Work order: Where the string "degrees" occurs in the material below, report the whole line.

Recorded information:
======

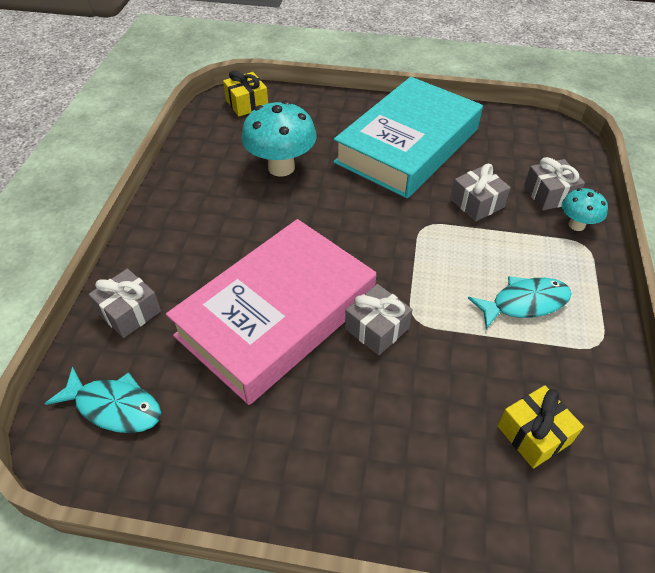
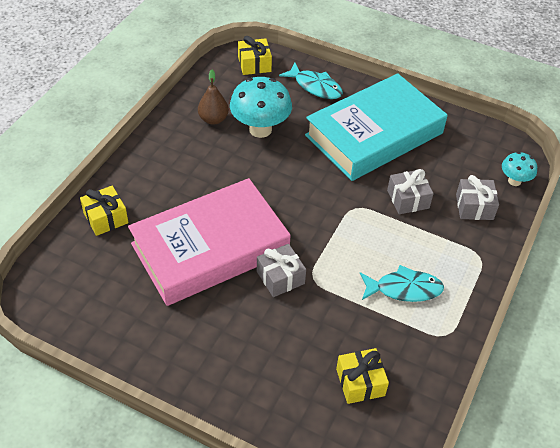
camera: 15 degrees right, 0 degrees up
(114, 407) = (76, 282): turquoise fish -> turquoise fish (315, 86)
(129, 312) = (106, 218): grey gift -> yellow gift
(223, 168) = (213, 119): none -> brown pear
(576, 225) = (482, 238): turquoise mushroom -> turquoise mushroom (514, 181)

======

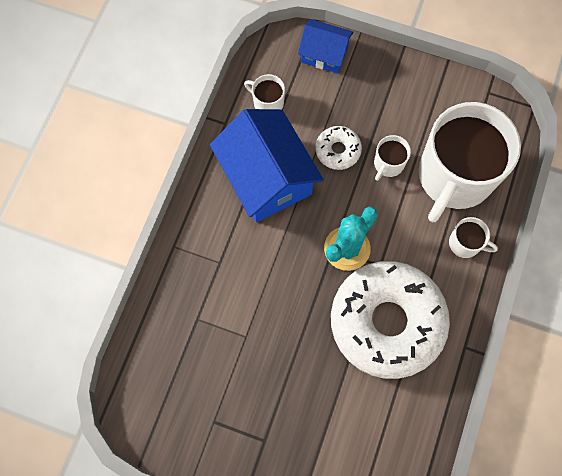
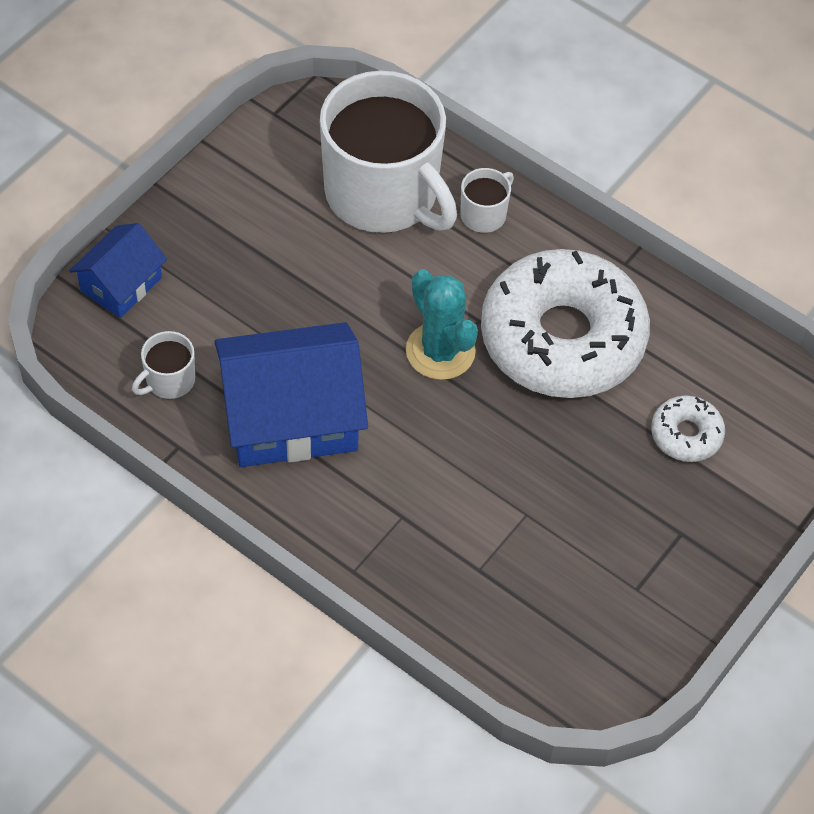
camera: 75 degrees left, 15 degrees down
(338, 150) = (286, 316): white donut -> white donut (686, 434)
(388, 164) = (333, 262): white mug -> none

======

Answer section:
camera: 15 degrees right, 0 degrees up
camera: 75 degrees left, 15 degrees down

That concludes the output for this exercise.